* **How to complete this task**
Across the entries that follow, how many lines have the word "green" in them? Give only the number.

Excerpts from a dataset
-- Opening Marker --

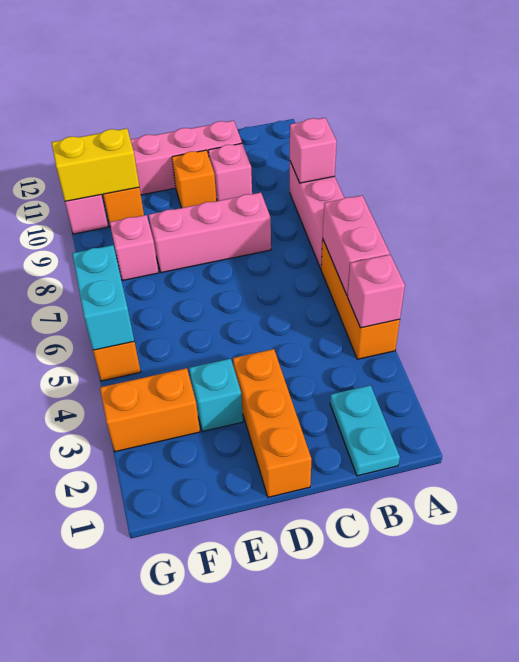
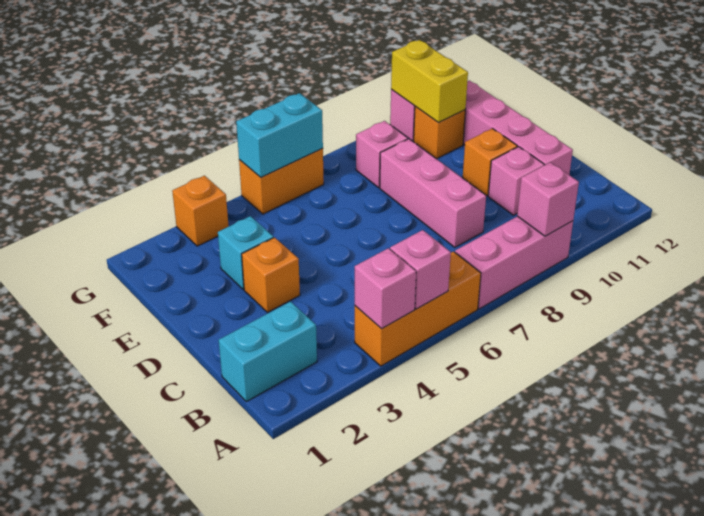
pink 1x2 brick [323,195,390,296] -> pink 1x1 brick [390,230,451,309]
cyan 1x2 plate [330,385,400,476] -> cyan 1x2 brick [219,302,317,402]
orange 1x3 brick [233,349,312,497] -> orange 1x1 brick [242,238,300,312]
orange 1x2 brick [100,368,200,452] -> orange 1x1 brick [172,176,229,246]

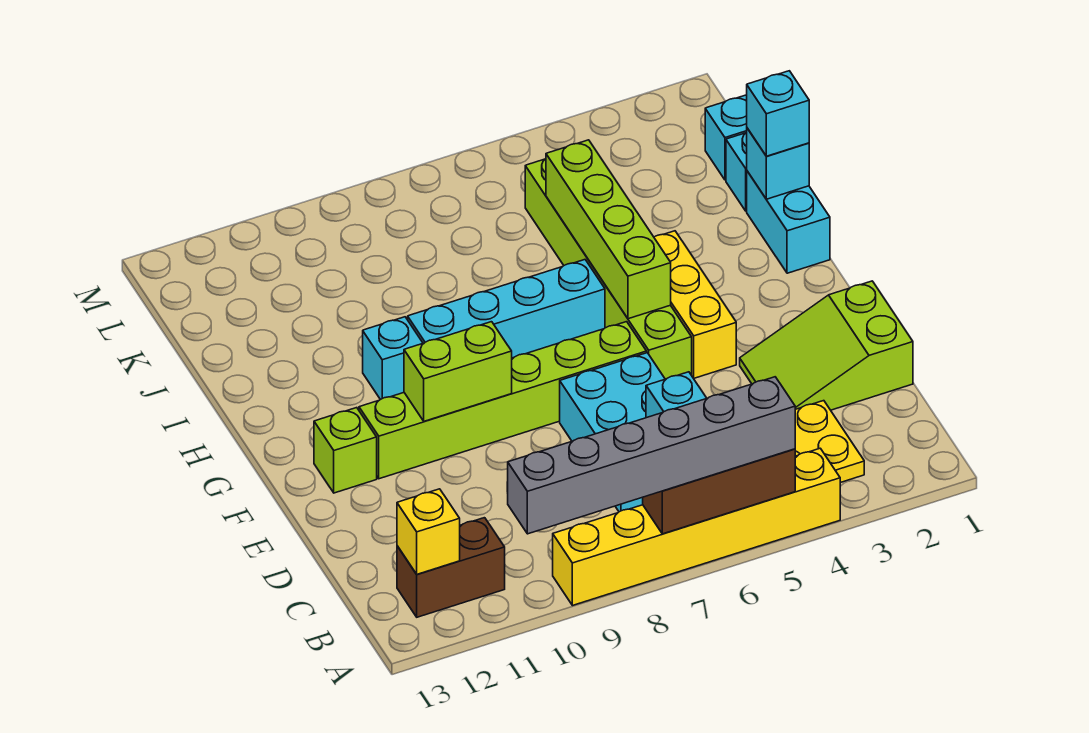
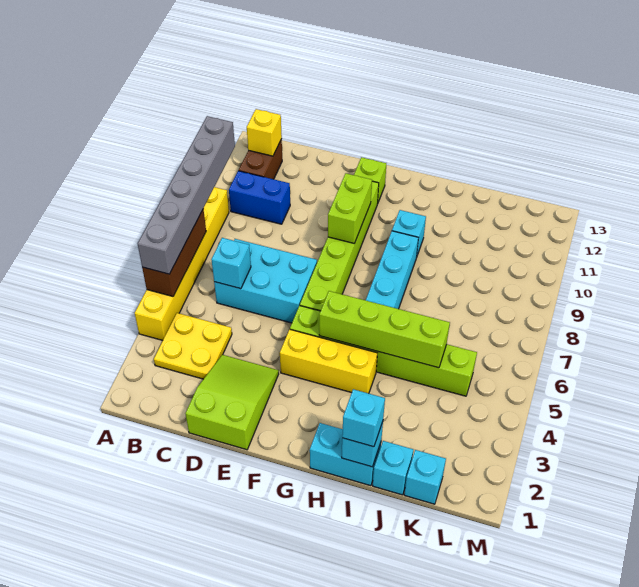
none -> blue 1x2 brick [229,171,290,224]

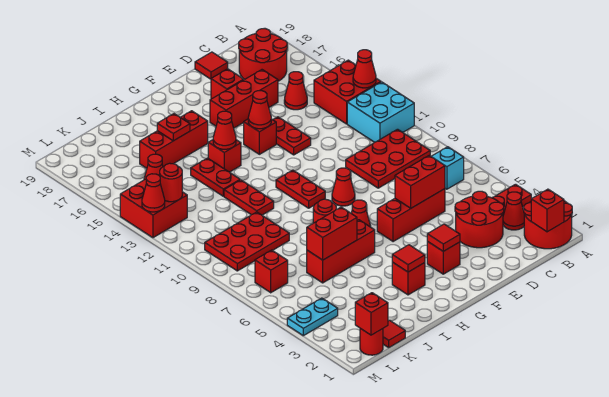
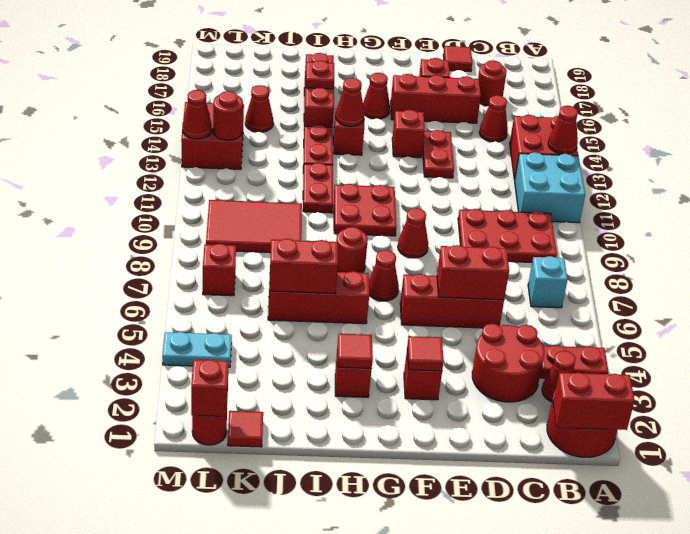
red 1x1 brick [531,189,564,232] -> red 1x2 brick [553,372,635,430]
red 2x2 round brick [239,29,287,81] -> red 1x1 round brick [478,60,507,106]
red 1x1 cone [248,91,271,129] -> red 1x1 cone moved to [363,73,390,119]
red 1x2 plate [276,170,325,208] -> red 2x2 plate [334,184,397,236]
red 1x3 brick [140,111,208,168] -> red 1x3 brick turned to [304,53,334,127]
red 2x3 plate [205,212,289,271] -> red 2x3 tile [206,200,302,253]

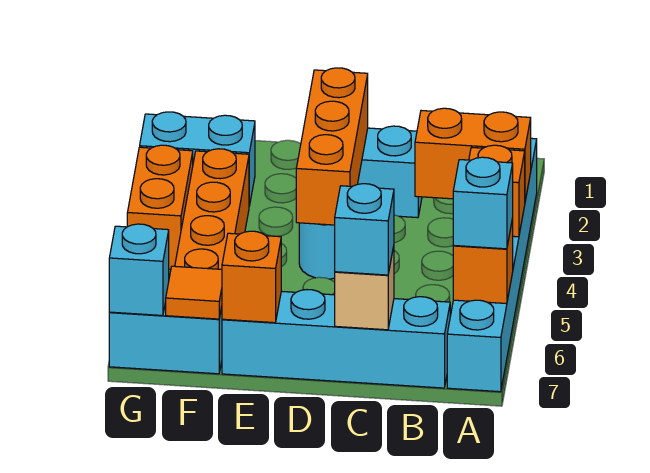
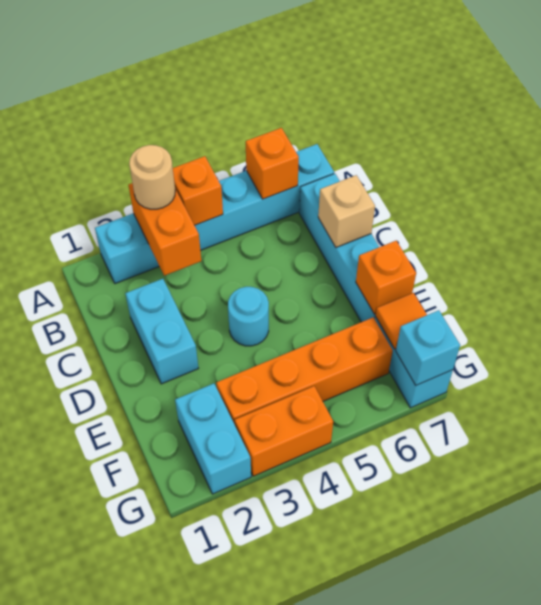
none -> tan 1x1 round brick [129,145,175,209]
cyan 1x1 brick [453,157,513,249] -> none
cyan 1x1 brick [335,184,394,275] -> none
orange 1x3 brick [296,68,368,225] -> none

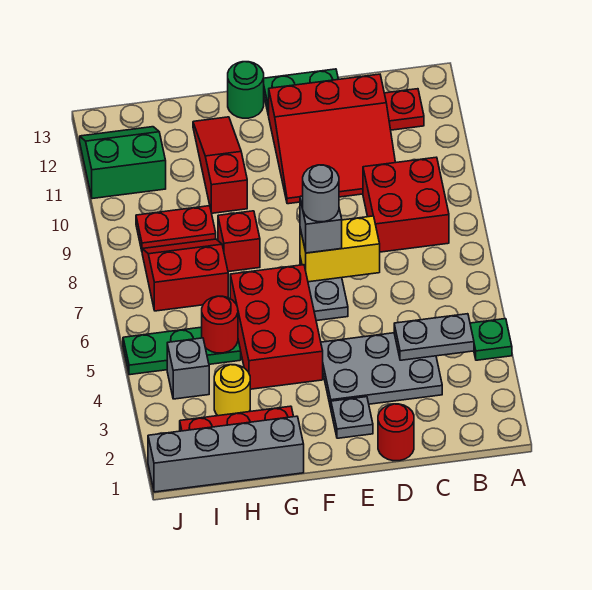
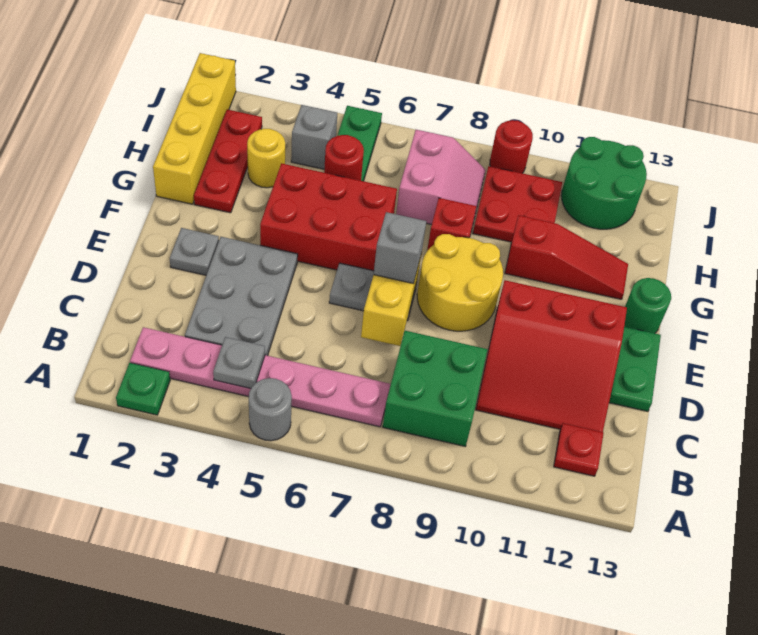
green 1x1 plate [470,319,512,360] -> green 1x1 plate moved to [116,363,170,415]
none -> pink 1x6 plate [130,327,391,427]
grey 1x2 plate [394,314,474,360] -> grey 1x1 plate [213,337,265,388]
red 2x2 brick [363,157,449,252] -> green 2x2 brick [383,331,487,446]
red 3x3 slope [268,74,395,204] -> red 3x3 slope turned to [476,280,627,432]
red 1x1 round brick [378,404,414,461] -> red 1x1 round brick moved to [490,120,533,173]
grey 1x1 round brick [303,165,339,222] -> grey 1x1 round brick moved to [249,378,292,441]
none -> yellow 2x2 round brick [417,234,503,331]
grey 1x4 brick [148,416,304,492] -> yellow 1x4 brick [153,53,236,204]
red 2x2 slope [142,239,228,311] -> pink 2x2 slope [396,130,486,225]
red 1x2 plate [136,206,216,250] -> red 2x2 plate [473,166,562,242]
green 2x2 slope [80,127,166,199] -> green 2x2 round brick [561,137,647,229]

-- Closing Marker --

* **Finished task**
3